Task item
The records below are to be transcribed exactly, with the pictures removed.

Recorded data
* * *

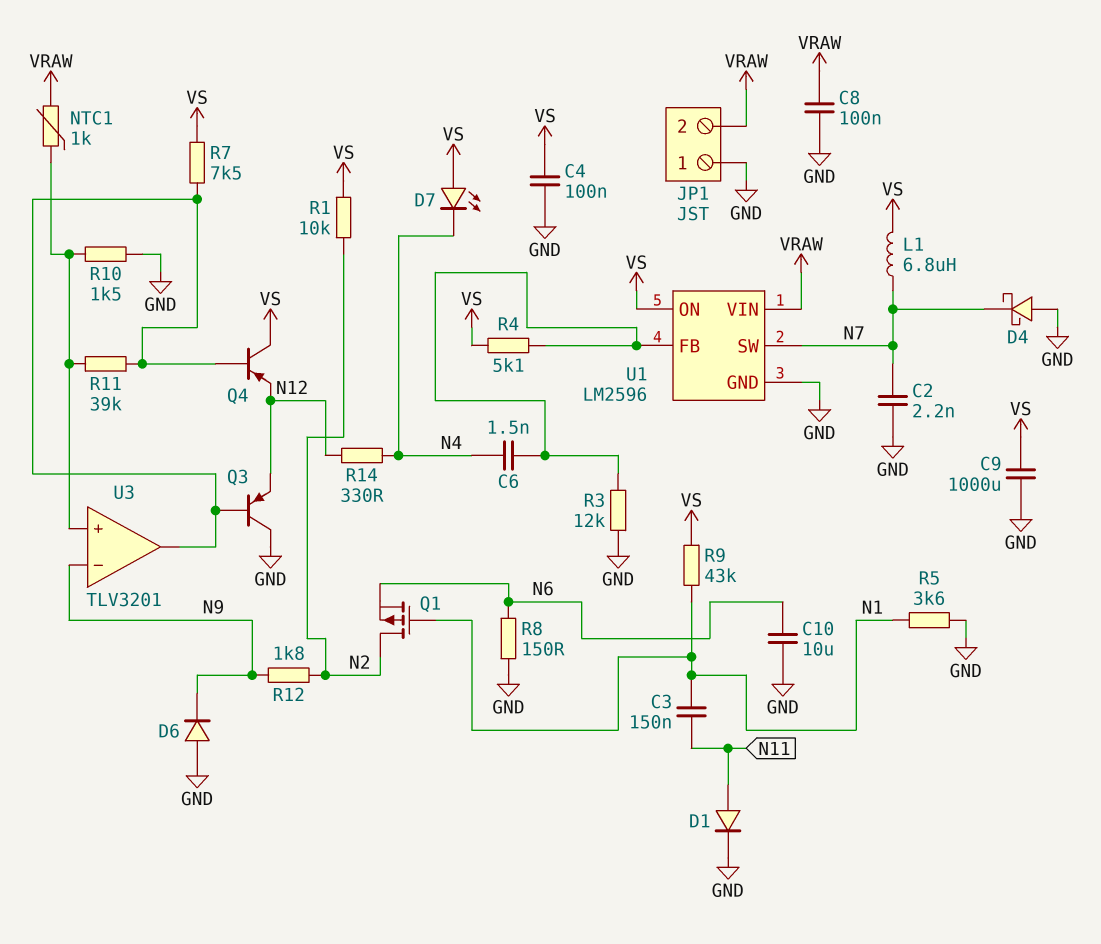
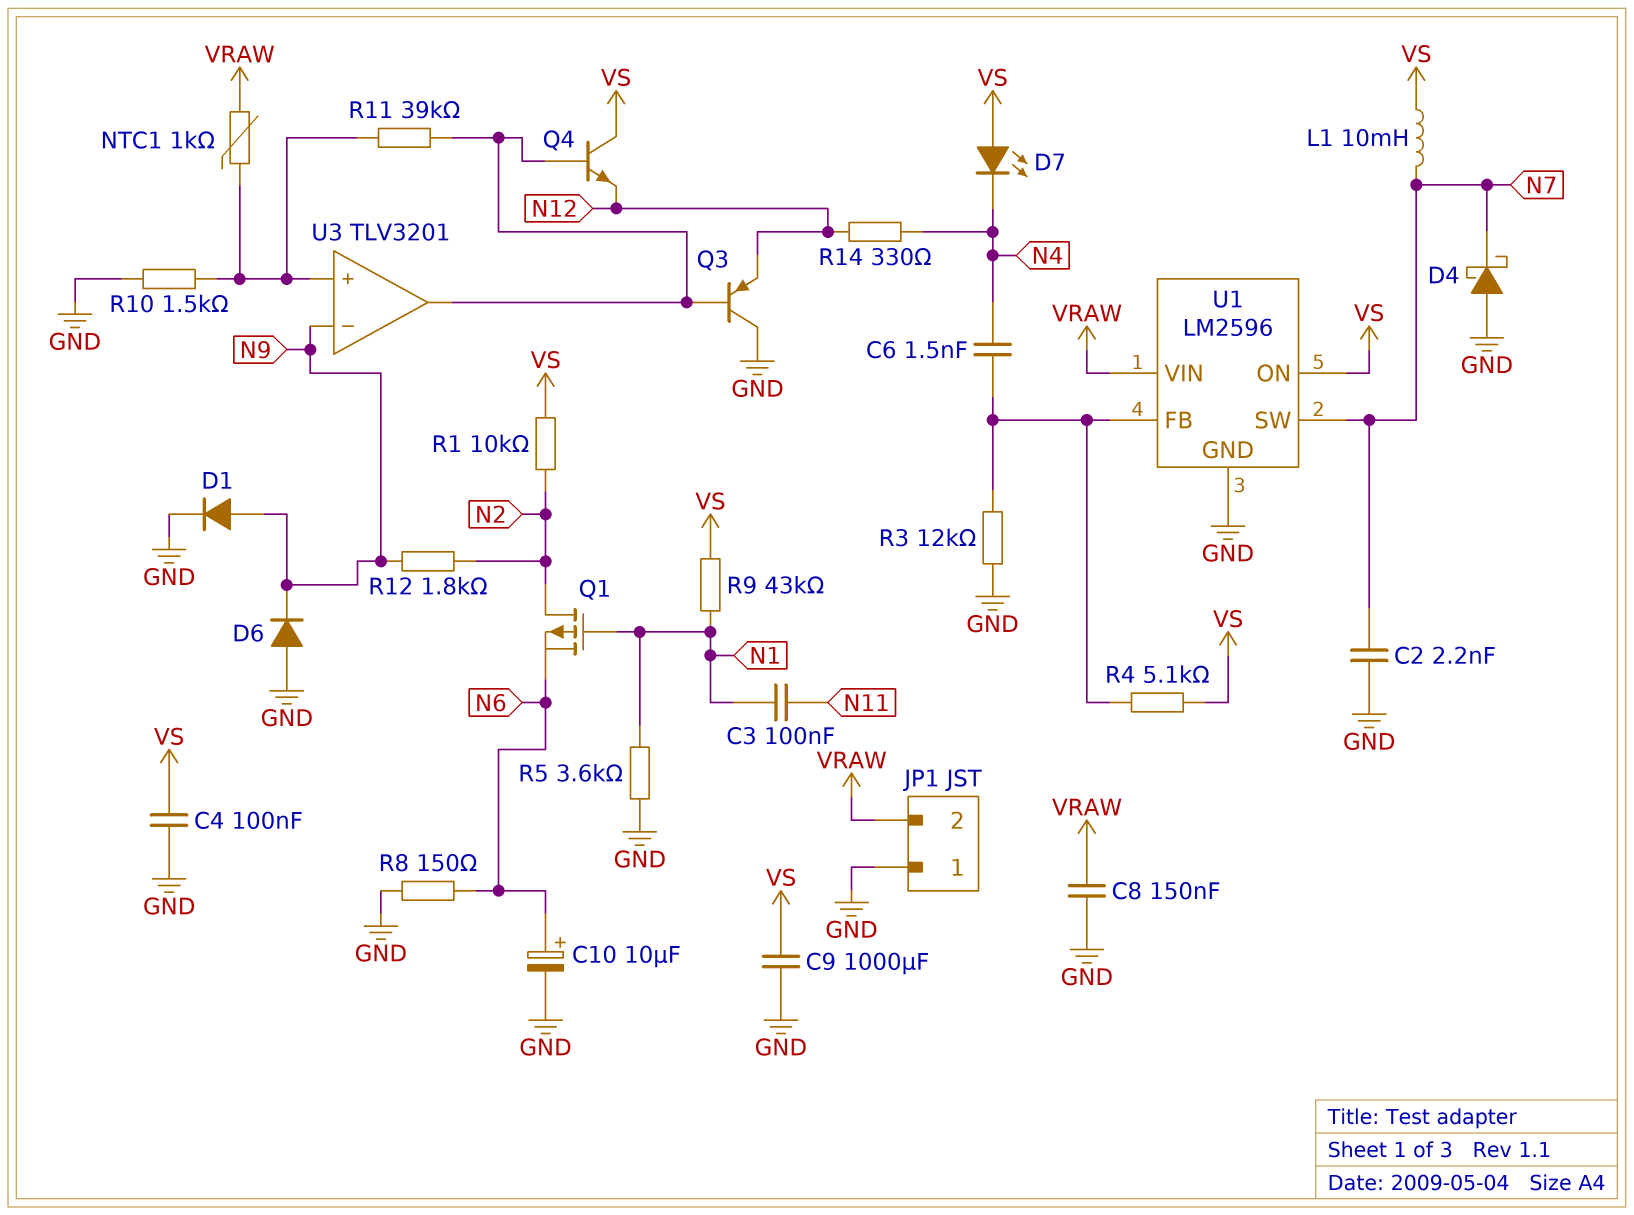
C3: 150nF (N1, N11) -> 100nF (N1, N11)
C8: 100nF (GND, VRAW) -> 150nF (GND, VRAW)
C10: 10uF (GND, N6) -> 10uF (plus N6, minus GND)
D1: diode (A N11, K GND) -> diode (A N9, K GND)
L1: 6.8uH (N7, VS) -> 10mH (N7, VS)
Q4: PNP (B U3/out, C VS, E N12) -> NPN (B U3/out, C VS, E N12)
R7: 7.5k (U3/out, VS) -> none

* * *

Task output
C3: 150nF (N1, N11) -> 100nF (N1, N11)
C8: 100nF (GND, VRAW) -> 150nF (GND, VRAW)
C10: 10uF (GND, N6) -> 10uF (plus N6, minus GND)
D1: diode (A N11, K GND) -> diode (A N9, K GND)
L1: 6.8uH (N7, VS) -> 10mH (N7, VS)
Q4: PNP (B U3/out, C VS, E N12) -> NPN (B U3/out, C VS, E N12)
R7: 7.5k (U3/out, VS) -> none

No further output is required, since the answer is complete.